WORK TO COMPLETE
Where in the listing does the word "kubek" appear? Report each line that holds it.

TASK INPUTS

────────

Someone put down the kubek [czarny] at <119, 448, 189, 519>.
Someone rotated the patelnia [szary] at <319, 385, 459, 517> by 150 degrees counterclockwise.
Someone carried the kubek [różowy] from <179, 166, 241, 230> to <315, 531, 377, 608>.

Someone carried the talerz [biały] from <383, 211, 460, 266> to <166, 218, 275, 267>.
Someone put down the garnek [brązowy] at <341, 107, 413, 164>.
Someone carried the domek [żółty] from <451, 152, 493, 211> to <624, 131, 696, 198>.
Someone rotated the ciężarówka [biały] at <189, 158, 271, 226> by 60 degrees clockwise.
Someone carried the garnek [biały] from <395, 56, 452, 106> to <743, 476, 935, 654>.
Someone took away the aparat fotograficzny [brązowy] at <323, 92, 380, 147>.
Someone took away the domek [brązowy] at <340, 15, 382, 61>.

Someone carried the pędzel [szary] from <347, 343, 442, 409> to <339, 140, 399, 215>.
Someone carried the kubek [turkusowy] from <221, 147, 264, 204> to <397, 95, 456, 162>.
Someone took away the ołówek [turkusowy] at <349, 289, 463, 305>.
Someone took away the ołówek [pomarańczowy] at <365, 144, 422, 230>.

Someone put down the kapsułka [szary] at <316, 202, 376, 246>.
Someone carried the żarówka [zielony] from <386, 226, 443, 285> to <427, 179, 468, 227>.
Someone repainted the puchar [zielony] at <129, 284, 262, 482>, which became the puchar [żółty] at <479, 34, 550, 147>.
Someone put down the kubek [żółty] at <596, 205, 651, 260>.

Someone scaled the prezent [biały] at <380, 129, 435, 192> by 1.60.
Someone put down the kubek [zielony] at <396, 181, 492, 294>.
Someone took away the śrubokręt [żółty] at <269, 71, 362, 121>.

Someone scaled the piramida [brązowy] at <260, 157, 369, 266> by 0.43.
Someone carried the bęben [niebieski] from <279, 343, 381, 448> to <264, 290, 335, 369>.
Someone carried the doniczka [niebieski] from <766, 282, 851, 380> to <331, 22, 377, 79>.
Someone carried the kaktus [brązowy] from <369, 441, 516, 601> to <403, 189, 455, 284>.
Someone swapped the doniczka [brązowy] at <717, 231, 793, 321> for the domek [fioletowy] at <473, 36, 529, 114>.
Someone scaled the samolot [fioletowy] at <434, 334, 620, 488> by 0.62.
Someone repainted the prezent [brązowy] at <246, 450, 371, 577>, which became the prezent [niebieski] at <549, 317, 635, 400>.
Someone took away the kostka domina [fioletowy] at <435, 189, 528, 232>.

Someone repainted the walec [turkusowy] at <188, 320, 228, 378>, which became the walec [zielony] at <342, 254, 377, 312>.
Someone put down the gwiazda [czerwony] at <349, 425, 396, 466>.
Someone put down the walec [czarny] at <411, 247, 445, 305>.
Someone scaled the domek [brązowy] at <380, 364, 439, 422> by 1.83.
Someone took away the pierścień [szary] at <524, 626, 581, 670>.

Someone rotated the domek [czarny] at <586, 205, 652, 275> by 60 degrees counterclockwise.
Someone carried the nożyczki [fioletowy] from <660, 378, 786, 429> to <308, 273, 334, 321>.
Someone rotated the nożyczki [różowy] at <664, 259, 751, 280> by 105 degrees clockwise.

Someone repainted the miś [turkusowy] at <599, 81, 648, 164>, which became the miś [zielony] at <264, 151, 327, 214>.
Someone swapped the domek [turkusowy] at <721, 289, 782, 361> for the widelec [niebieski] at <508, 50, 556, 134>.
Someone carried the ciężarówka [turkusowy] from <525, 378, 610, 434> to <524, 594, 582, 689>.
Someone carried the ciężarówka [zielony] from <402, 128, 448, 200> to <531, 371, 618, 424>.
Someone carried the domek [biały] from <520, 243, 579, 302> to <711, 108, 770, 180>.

────────

FINAL ANSWER
Someone put down the kubek [czarny] at <119, 448, 189, 519>.
Someone carried the kubek [różowy] from <179, 166, 241, 230> to <315, 531, 377, 608>.
Someone carried the kubek [turkusowy] from <221, 147, 264, 204> to <397, 95, 456, 162>.
Someone put down the kubek [żółty] at <596, 205, 651, 260>.
Someone put down the kubek [zielony] at <396, 181, 492, 294>.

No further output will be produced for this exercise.